● **PROMPT**
Your output should reproduce each entry exactly, with none of its pictures.

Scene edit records
***

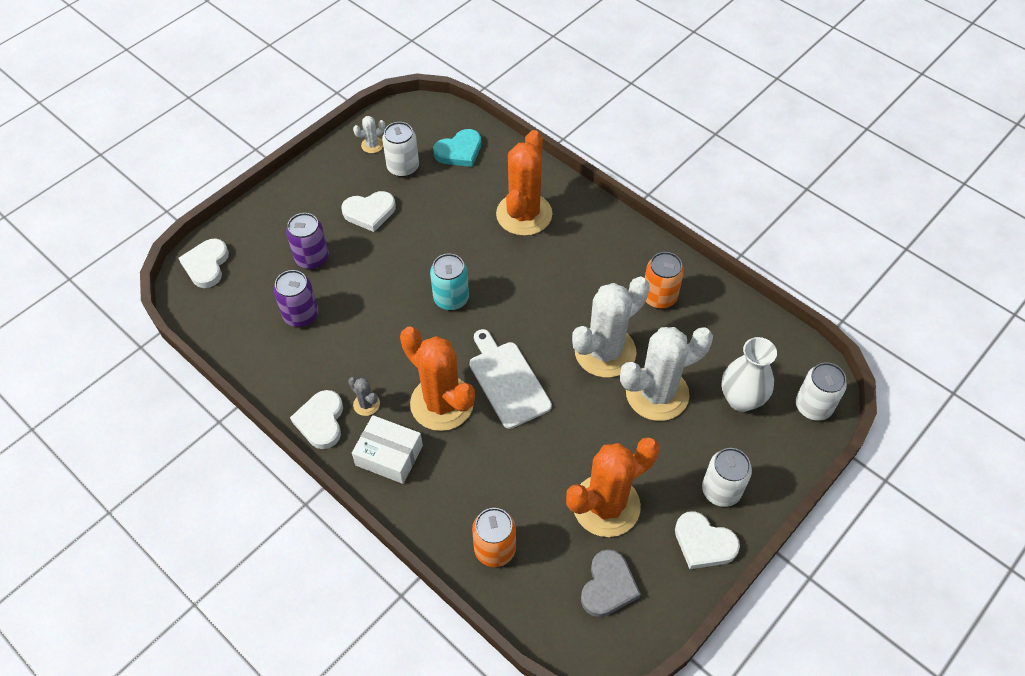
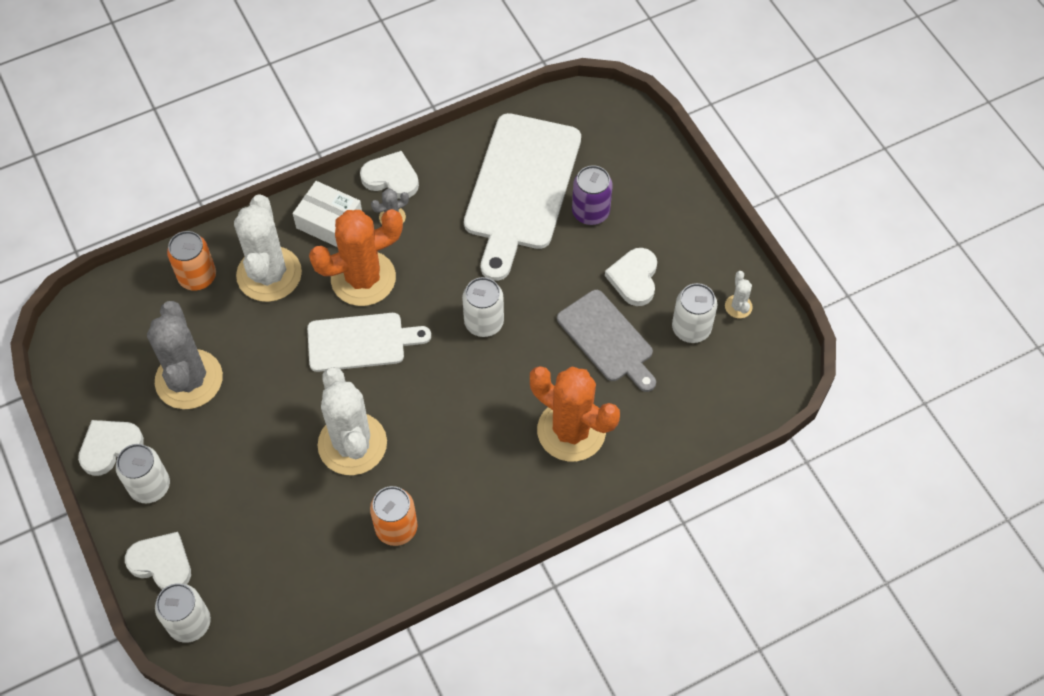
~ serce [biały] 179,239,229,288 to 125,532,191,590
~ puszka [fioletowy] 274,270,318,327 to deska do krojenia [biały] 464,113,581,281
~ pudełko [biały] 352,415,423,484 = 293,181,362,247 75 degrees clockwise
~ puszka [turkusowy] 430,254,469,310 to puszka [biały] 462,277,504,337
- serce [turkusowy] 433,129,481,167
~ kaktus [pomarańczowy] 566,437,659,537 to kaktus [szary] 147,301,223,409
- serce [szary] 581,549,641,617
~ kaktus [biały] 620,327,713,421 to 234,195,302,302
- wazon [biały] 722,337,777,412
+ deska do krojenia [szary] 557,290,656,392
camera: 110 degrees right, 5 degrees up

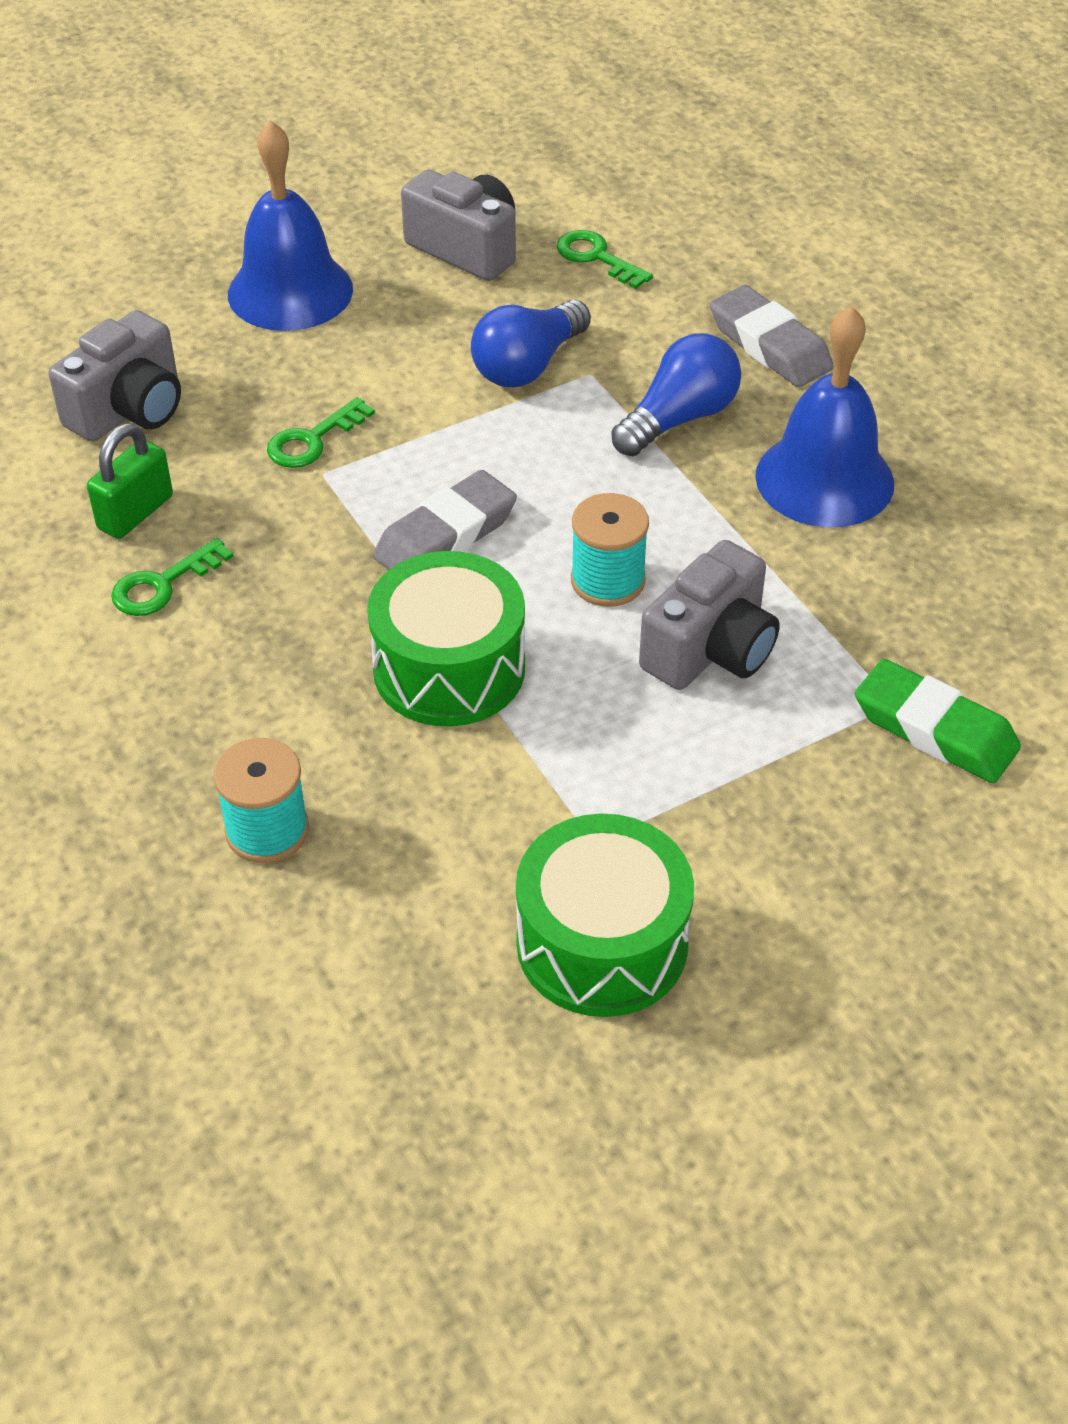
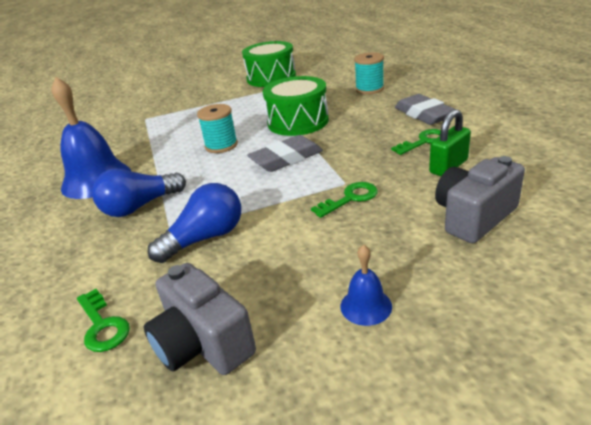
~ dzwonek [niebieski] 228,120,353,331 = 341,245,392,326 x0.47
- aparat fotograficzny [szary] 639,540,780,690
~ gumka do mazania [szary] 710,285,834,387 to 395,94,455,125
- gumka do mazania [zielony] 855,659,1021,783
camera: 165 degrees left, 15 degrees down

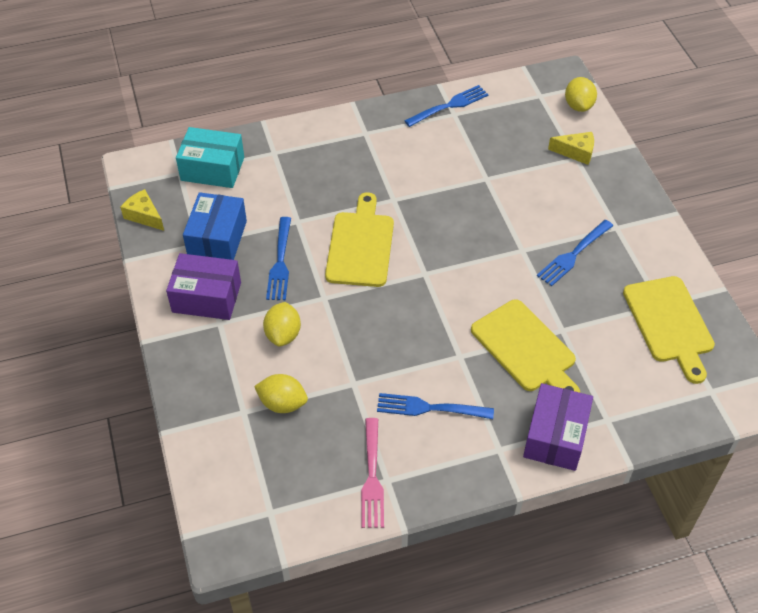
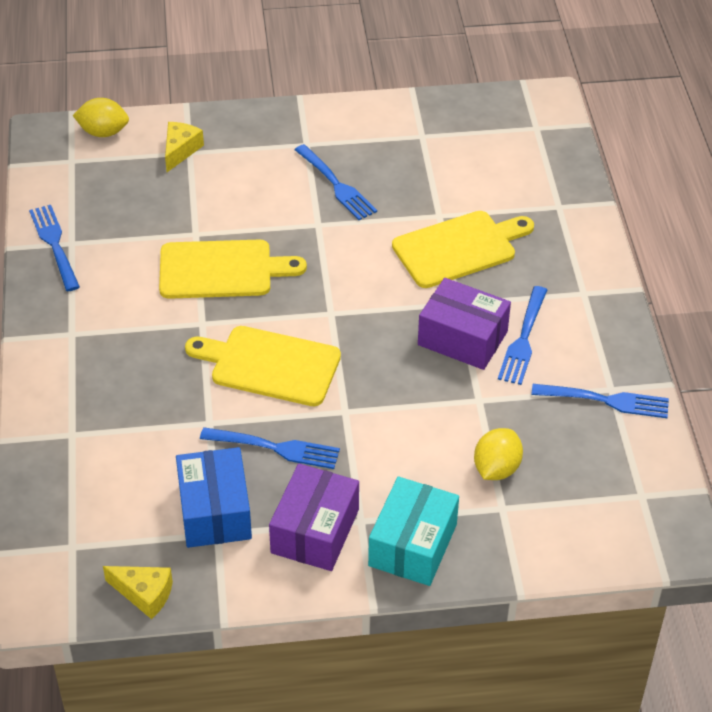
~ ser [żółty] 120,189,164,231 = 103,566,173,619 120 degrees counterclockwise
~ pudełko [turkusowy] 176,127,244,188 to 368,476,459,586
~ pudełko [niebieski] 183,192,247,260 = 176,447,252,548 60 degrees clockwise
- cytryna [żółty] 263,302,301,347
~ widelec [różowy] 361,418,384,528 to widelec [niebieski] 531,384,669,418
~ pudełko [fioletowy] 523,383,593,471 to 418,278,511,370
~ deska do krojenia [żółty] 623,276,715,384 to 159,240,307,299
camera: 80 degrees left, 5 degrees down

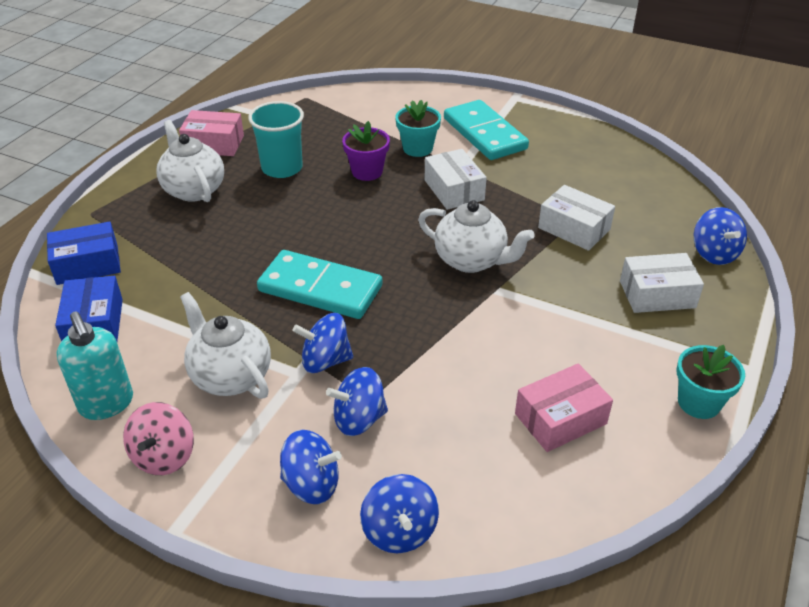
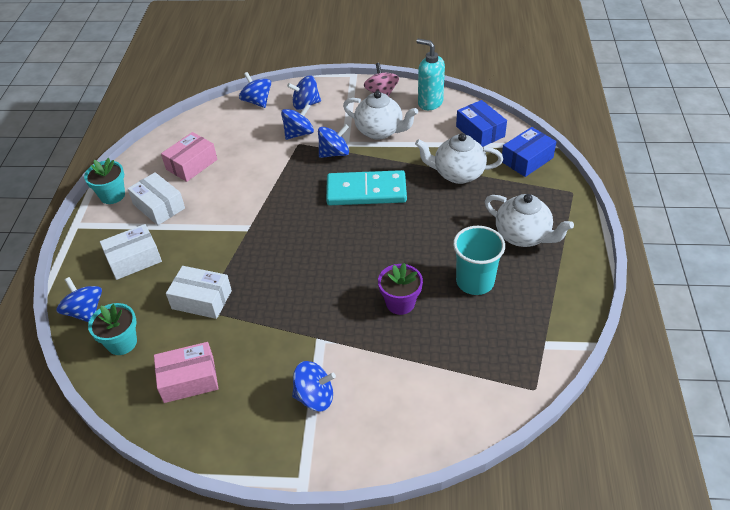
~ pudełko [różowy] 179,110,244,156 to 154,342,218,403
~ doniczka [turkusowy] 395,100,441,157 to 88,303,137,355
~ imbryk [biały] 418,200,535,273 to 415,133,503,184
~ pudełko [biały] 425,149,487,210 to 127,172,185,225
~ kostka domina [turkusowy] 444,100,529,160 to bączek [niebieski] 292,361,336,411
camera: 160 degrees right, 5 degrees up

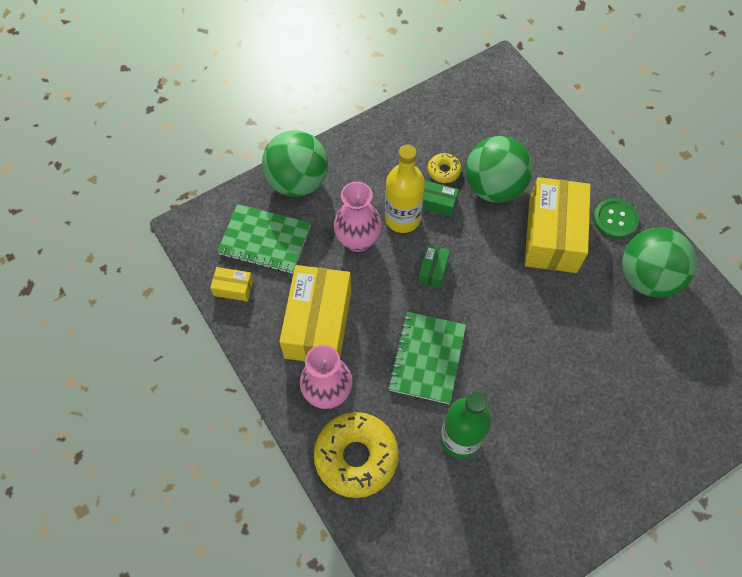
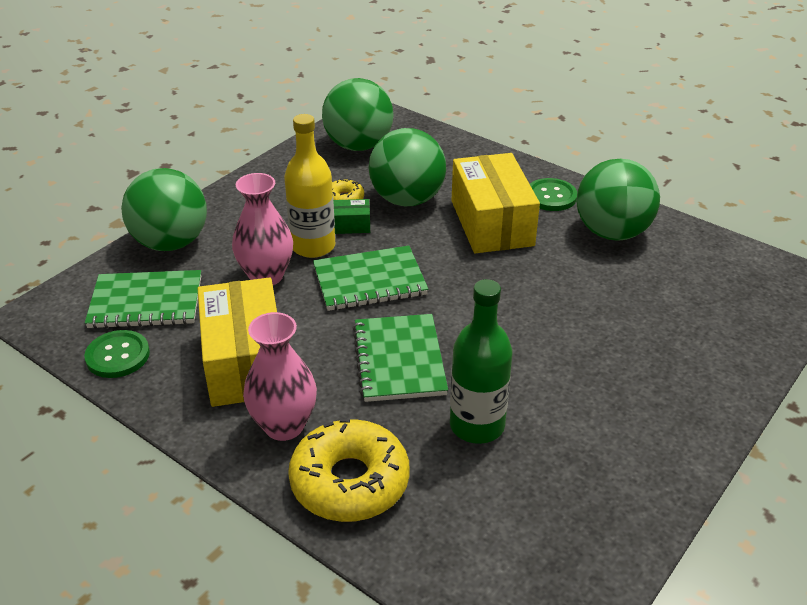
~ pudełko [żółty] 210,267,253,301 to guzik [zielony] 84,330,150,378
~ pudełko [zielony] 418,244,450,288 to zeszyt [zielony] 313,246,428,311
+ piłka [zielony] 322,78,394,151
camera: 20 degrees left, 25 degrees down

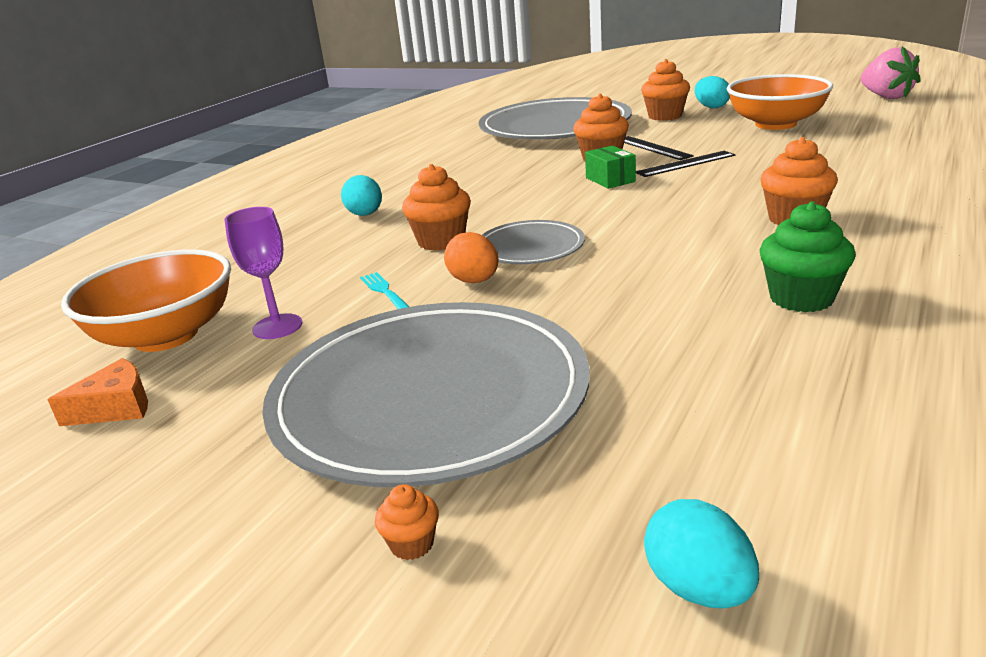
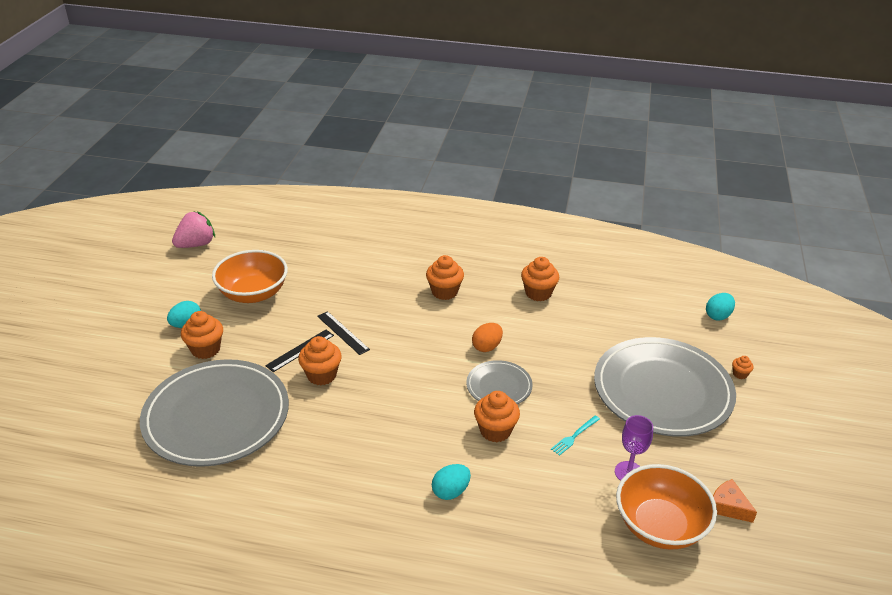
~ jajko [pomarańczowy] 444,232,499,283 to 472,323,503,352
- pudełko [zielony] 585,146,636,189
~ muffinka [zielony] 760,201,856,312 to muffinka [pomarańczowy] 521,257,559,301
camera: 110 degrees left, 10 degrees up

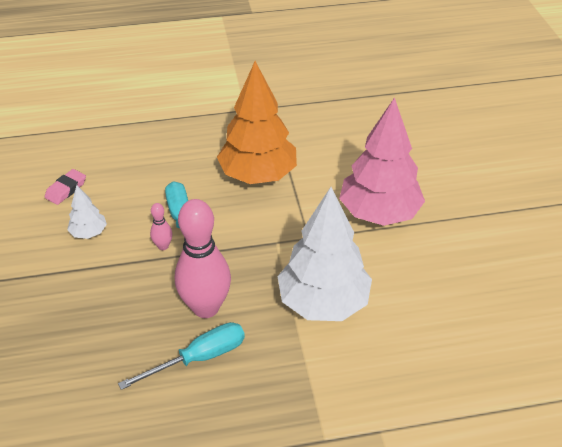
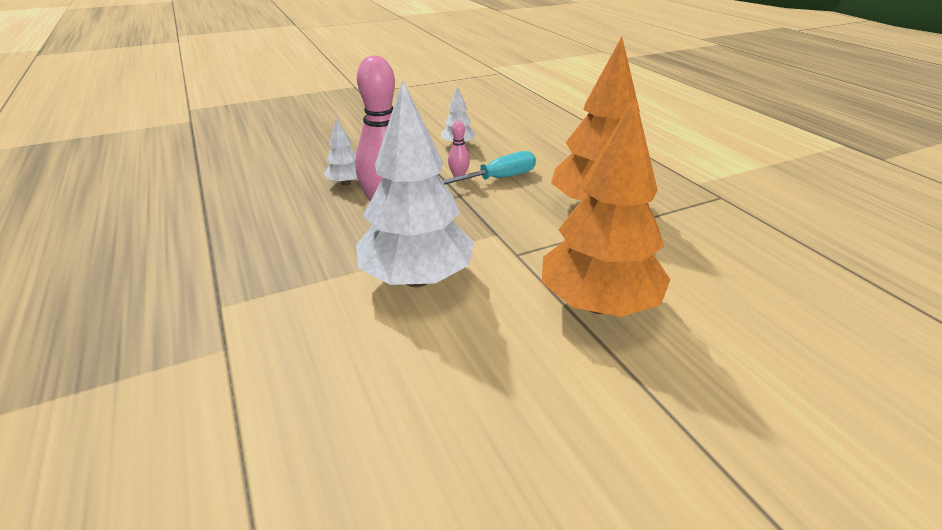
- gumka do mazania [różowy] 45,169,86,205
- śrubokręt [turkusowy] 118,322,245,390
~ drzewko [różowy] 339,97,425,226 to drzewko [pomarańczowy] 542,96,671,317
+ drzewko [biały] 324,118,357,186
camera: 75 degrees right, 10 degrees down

***

● **TASK SOLUTION**
~ serce [biały] 179,239,229,288 to 125,532,191,590
~ puszka [fioletowy] 274,270,318,327 to deska do krojenia [biały] 464,113,581,281
~ pudełko [biały] 352,415,423,484 = 293,181,362,247 75 degrees clockwise
~ puszka [turkusowy] 430,254,469,310 to puszka [biały] 462,277,504,337
- serce [turkusowy] 433,129,481,167
~ kaktus [pomarańczowy] 566,437,659,537 to kaktus [szary] 147,301,223,409
- serce [szary] 581,549,641,617
~ kaktus [biały] 620,327,713,421 to 234,195,302,302
- wazon [biały] 722,337,777,412
+ deska do krojenia [szary] 557,290,656,392
camera: 110 degrees right, 5 degrees up

~ dzwonek [niebieski] 228,120,353,331 = 341,245,392,326 x0.47
- aparat fotograficzny [szary] 639,540,780,690
~ gumka do mazania [szary] 710,285,834,387 to 395,94,455,125
- gumka do mazania [zielony] 855,659,1021,783
camera: 165 degrees left, 15 degrees down

~ ser [żółty] 120,189,164,231 = 103,566,173,619 120 degrees counterclockwise
~ pudełko [turkusowy] 176,127,244,188 to 368,476,459,586
~ pudełko [niebieski] 183,192,247,260 = 176,447,252,548 60 degrees clockwise
- cytryna [żółty] 263,302,301,347
~ widelec [różowy] 361,418,384,528 to widelec [niebieski] 531,384,669,418
~ pudełko [fioletowy] 523,383,593,471 to 418,278,511,370
~ deska do krojenia [żółty] 623,276,715,384 to 159,240,307,299
camera: 80 degrees left, 5 degrees down

~ pudełko [różowy] 179,110,244,156 to 154,342,218,403
~ doniczka [turkusowy] 395,100,441,157 to 88,303,137,355
~ imbryk [biały] 418,200,535,273 to 415,133,503,184
~ pudełko [biały] 425,149,487,210 to 127,172,185,225
~ kostka domina [turkusowy] 444,100,529,160 to bączek [niebieski] 292,361,336,411
camera: 160 degrees right, 5 degrees up

~ pudełko [żółty] 210,267,253,301 to guzik [zielony] 84,330,150,378
~ pudełko [zielony] 418,244,450,288 to zeszyt [zielony] 313,246,428,311
+ piłka [zielony] 322,78,394,151
camera: 20 degrees left, 25 degrees down

~ jajko [pomarańczowy] 444,232,499,283 to 472,323,503,352
- pudełko [zielony] 585,146,636,189
~ muffinka [zielony] 760,201,856,312 to muffinka [pomarańczowy] 521,257,559,301
camera: 110 degrees left, 10 degrees up

- gumka do mazania [różowy] 45,169,86,205
- śrubokręt [turkusowy] 118,322,245,390
~ drzewko [różowy] 339,97,425,226 to drzewko [pomarańczowy] 542,96,671,317
+ drzewko [biały] 324,118,357,186
camera: 75 degrees right, 10 degrees down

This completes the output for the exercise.